## EXERCISE GOAL
Check every line of the data for the string "duck" and copy the ones that have it.

------ LISTED ENTRIES

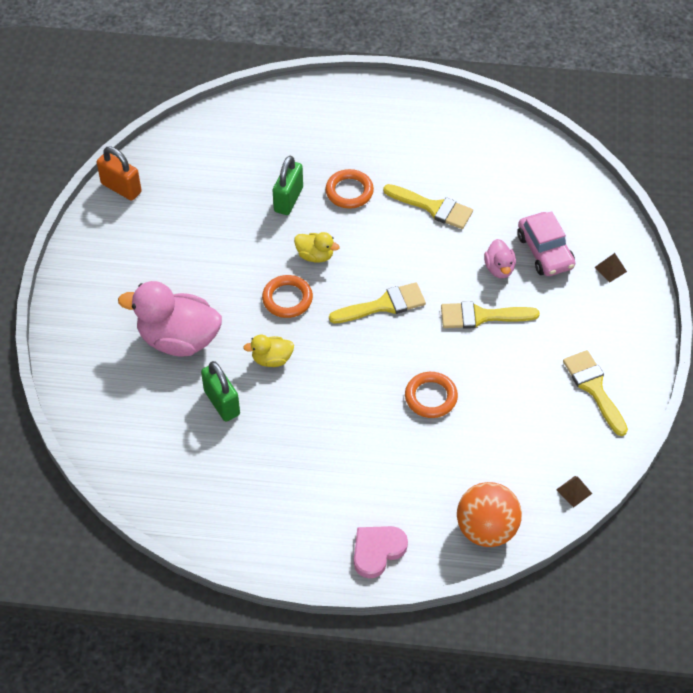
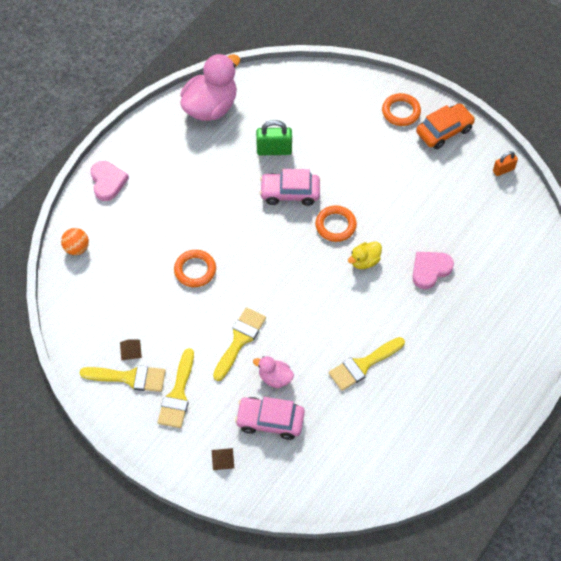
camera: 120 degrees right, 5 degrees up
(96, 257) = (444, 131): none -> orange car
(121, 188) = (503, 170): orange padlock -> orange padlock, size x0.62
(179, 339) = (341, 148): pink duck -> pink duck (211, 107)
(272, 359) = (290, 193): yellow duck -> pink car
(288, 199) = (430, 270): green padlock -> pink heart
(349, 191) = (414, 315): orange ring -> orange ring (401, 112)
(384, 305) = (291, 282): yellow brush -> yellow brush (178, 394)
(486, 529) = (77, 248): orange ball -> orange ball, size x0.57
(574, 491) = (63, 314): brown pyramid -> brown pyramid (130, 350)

------------

## REPLY TO THE TASK
(179, 339) = (341, 148): pink duck -> pink duck (211, 107)
(272, 359) = (290, 193): yellow duck -> pink car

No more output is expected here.